**Records from a data source:**
-*-

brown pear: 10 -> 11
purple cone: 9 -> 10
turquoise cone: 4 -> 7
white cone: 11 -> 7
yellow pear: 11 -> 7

-*-

**EXERCISE REQUIREMENTS:**
An exact copy of all the records is the only acceptable answer.

**OUTPUT FOR THIS TASK:**
brown pear: 10 -> 11
purple cone: 9 -> 10
turquoise cone: 4 -> 7
white cone: 11 -> 7
yellow pear: 11 -> 7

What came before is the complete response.